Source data
---------------

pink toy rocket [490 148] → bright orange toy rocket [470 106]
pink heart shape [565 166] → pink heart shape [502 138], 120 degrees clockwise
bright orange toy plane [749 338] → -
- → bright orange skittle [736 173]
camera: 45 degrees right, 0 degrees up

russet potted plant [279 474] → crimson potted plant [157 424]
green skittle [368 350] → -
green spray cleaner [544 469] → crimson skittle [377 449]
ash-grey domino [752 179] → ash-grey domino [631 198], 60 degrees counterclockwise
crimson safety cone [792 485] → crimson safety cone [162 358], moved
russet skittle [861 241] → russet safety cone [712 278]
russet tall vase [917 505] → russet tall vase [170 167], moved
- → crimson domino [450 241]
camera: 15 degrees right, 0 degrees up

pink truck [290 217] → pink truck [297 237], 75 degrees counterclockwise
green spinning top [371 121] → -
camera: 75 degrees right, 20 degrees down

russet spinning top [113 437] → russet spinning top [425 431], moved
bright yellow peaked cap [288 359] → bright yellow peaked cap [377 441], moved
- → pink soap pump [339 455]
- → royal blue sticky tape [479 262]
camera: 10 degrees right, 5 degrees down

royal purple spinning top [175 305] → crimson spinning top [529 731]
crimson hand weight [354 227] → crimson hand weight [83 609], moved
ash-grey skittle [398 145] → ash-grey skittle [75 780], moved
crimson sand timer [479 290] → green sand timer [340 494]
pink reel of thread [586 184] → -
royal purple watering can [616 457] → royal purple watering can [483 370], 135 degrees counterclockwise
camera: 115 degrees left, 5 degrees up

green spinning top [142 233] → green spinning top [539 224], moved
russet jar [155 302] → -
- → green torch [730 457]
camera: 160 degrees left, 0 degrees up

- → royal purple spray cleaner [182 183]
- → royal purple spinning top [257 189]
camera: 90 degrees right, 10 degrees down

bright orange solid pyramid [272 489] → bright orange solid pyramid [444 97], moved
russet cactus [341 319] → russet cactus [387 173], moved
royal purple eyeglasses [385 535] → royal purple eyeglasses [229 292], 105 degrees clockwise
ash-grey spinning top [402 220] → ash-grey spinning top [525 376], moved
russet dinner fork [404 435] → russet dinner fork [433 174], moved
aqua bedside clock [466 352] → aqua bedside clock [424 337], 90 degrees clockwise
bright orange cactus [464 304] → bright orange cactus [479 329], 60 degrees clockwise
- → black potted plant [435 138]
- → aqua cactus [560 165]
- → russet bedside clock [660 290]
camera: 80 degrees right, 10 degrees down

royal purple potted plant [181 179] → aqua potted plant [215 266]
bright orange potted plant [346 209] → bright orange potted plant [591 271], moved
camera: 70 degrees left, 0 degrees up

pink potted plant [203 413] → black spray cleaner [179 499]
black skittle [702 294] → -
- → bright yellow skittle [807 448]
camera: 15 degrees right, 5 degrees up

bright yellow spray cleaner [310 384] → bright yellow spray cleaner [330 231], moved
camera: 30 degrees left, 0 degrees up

---------------

**Exercise aim:** Write out every record shown above, word for word.

**Solution to this exercise:**
pink toy rocket [490 148] → bright orange toy rocket [470 106]
pink heart shape [565 166] → pink heart shape [502 138], 120 degrees clockwise
bright orange toy plane [749 338] → -
- → bright orange skittle [736 173]
camera: 45 degrees right, 0 degrees up

russet potted plant [279 474] → crimson potted plant [157 424]
green skittle [368 350] → -
green spray cleaner [544 469] → crimson skittle [377 449]
ash-grey domino [752 179] → ash-grey domino [631 198], 60 degrees counterclockwise
crimson safety cone [792 485] → crimson safety cone [162 358], moved
russet skittle [861 241] → russet safety cone [712 278]
russet tall vase [917 505] → russet tall vase [170 167], moved
- → crimson domino [450 241]
camera: 15 degrees right, 0 degrees up

pink truck [290 217] → pink truck [297 237], 75 degrees counterclockwise
green spinning top [371 121] → -
camera: 75 degrees right, 20 degrees down

russet spinning top [113 437] → russet spinning top [425 431], moved
bright yellow peaked cap [288 359] → bright yellow peaked cap [377 441], moved
- → pink soap pump [339 455]
- → royal blue sticky tape [479 262]
camera: 10 degrees right, 5 degrees down

royal purple spinning top [175 305] → crimson spinning top [529 731]
crimson hand weight [354 227] → crimson hand weight [83 609], moved
ash-grey skittle [398 145] → ash-grey skittle [75 780], moved
crimson sand timer [479 290] → green sand timer [340 494]
pink reel of thread [586 184] → -
royal purple watering can [616 457] → royal purple watering can [483 370], 135 degrees counterclockwise
camera: 115 degrees left, 5 degrees up

green spinning top [142 233] → green spinning top [539 224], moved
russet jar [155 302] → -
- → green torch [730 457]
camera: 160 degrees left, 0 degrees up

- → royal purple spray cleaner [182 183]
- → royal purple spinning top [257 189]
camera: 90 degrees right, 10 degrees down

bright orange solid pyramid [272 489] → bright orange solid pyramid [444 97], moved
russet cactus [341 319] → russet cactus [387 173], moved
royal purple eyeglasses [385 535] → royal purple eyeglasses [229 292], 105 degrees clockwise
ash-grey spinning top [402 220] → ash-grey spinning top [525 376], moved
russet dinner fork [404 435] → russet dinner fork [433 174], moved
aqua bedside clock [466 352] → aqua bedside clock [424 337], 90 degrees clockwise
bright orange cactus [464 304] → bright orange cactus [479 329], 60 degrees clockwise
- → black potted plant [435 138]
- → aqua cactus [560 165]
- → russet bedside clock [660 290]
camera: 80 degrees right, 10 degrees down

royal purple potted plant [181 179] → aqua potted plant [215 266]
bright orange potted plant [346 209] → bright orange potted plant [591 271], moved
camera: 70 degrees left, 0 degrees up

pink potted plant [203 413] → black spray cleaner [179 499]
black skittle [702 294] → -
- → bright yellow skittle [807 448]
camera: 15 degrees right, 5 degrees up

bright yellow spray cleaner [310 384] → bright yellow spray cleaner [330 231], moved
camera: 30 degrees left, 0 degrees up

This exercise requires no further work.